• **Extractos de datos**:
↓↓↓
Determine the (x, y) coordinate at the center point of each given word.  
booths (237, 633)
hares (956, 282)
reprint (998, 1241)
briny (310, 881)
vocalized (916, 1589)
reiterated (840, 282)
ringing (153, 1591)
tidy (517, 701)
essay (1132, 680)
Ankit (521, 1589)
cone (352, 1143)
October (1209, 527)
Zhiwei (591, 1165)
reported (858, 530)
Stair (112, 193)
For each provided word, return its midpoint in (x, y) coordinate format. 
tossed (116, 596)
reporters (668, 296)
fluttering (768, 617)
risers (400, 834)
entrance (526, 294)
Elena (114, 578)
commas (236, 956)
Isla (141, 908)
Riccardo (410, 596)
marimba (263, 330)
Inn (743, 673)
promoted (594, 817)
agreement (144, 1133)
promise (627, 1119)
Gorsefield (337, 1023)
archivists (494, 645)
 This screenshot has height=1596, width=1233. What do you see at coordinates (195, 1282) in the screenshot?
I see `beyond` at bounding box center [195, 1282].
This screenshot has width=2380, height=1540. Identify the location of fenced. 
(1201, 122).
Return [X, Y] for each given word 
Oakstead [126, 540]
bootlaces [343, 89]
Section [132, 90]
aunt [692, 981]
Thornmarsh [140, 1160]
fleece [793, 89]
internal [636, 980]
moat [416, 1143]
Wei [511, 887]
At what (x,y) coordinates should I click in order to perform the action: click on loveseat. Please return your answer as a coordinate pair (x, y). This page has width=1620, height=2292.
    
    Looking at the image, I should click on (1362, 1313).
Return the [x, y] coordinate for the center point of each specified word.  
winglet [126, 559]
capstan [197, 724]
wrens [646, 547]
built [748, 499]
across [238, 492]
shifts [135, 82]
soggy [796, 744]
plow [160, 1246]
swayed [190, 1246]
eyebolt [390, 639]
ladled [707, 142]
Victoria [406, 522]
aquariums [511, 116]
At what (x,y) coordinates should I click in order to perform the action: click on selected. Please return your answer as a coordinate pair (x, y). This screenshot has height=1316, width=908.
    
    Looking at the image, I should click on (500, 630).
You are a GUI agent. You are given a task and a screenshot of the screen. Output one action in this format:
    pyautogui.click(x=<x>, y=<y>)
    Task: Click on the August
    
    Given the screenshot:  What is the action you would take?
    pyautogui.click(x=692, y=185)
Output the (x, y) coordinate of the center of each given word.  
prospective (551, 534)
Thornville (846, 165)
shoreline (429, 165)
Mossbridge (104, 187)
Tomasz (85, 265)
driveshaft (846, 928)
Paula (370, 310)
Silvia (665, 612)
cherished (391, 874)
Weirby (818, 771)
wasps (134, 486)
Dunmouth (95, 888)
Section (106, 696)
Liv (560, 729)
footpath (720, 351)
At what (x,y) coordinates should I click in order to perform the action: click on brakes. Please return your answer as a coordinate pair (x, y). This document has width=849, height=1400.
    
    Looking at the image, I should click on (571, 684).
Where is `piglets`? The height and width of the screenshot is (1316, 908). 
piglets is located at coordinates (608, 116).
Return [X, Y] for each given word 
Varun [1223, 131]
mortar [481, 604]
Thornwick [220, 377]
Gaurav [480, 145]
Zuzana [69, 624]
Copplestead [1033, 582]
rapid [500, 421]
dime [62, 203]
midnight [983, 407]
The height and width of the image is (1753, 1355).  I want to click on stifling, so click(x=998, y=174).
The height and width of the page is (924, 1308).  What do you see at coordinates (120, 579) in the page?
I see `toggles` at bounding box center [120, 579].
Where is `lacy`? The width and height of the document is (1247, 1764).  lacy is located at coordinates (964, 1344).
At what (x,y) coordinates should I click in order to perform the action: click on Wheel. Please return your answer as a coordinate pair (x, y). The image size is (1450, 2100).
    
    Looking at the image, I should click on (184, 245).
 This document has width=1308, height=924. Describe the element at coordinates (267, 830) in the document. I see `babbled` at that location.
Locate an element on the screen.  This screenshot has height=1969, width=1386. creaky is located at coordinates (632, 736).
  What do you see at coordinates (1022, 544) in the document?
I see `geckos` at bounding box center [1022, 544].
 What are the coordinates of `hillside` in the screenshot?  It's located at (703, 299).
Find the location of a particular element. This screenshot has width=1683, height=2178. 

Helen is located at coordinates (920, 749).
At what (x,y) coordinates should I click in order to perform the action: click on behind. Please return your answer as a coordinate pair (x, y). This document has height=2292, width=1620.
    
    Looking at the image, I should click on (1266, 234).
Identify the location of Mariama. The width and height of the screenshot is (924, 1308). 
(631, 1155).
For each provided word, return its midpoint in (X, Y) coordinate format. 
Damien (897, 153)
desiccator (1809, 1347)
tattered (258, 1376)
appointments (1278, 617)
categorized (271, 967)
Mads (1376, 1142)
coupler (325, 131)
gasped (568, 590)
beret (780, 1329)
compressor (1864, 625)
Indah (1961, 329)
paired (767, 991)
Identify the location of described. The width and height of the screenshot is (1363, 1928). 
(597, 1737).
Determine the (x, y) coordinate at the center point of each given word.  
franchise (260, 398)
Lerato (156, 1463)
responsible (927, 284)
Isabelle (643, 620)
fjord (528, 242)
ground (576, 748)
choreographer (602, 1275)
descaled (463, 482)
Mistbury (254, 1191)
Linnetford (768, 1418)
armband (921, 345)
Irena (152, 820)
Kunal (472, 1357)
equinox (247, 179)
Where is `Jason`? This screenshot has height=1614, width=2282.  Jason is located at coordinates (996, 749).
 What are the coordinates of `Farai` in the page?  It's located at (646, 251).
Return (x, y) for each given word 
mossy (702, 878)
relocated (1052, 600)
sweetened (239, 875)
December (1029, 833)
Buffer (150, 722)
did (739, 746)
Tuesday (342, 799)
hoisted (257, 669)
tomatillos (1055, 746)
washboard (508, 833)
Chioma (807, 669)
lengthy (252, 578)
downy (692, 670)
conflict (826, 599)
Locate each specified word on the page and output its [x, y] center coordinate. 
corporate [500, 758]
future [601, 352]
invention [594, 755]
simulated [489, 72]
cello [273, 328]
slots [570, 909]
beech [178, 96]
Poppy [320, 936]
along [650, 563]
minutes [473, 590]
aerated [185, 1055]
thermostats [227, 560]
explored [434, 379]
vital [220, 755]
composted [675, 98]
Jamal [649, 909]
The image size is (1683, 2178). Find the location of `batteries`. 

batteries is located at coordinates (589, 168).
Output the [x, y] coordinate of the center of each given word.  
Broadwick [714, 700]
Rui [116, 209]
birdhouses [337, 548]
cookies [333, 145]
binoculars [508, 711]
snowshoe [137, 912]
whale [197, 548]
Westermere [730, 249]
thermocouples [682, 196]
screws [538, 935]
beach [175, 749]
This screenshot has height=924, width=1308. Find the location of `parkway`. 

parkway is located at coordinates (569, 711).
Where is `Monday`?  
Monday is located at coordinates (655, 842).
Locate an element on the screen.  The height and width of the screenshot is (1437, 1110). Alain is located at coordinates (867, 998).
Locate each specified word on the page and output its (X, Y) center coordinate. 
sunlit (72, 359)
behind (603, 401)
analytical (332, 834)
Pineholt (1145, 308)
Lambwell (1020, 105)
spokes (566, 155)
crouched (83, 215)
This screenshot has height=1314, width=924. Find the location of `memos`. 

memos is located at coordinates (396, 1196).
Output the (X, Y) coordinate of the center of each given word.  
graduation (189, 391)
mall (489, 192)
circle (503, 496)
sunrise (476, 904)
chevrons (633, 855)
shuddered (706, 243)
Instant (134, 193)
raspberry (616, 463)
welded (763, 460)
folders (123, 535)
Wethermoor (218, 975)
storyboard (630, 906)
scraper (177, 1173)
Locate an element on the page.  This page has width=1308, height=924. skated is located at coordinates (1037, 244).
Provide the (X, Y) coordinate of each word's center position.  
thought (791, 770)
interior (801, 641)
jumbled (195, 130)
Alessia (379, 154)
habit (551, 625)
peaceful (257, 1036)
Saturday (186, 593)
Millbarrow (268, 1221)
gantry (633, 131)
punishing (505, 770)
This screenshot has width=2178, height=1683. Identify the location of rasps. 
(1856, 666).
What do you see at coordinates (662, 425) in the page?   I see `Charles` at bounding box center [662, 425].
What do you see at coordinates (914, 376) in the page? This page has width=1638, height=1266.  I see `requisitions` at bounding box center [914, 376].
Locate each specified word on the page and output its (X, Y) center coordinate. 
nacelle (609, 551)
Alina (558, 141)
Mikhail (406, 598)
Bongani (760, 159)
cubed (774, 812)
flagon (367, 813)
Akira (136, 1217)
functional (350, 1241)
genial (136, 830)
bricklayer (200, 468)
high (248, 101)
↑↑↑
• **Objetivo**: Repita textualmente las líneas de los registros comprendidas entre la que contiene "simulated [489, 72]" y la que contiene "whale [197, 548]", ambas inclusive.

• **Solución escrita**:
simulated [489, 72]
cello [273, 328]
slots [570, 909]
beech [178, 96]
Poppy [320, 936]
along [650, 563]
minutes [473, 590]
aerated [185, 1055]
thermostats [227, 560]
explored [434, 379]
vital [220, 755]
composted [675, 98]
Jamal [649, 909]
The image size is (1683, 2178). Find the location of `batteries`. 

batteries is located at coordinates (589, 168).
Output the [x, y] coordinate of the center of each given word.  
Broadwick [714, 700]
Rui [116, 209]
birdhouses [337, 548]
cookies [333, 145]
binoculars [508, 711]
snowshoe [137, 912]
whale [197, 548]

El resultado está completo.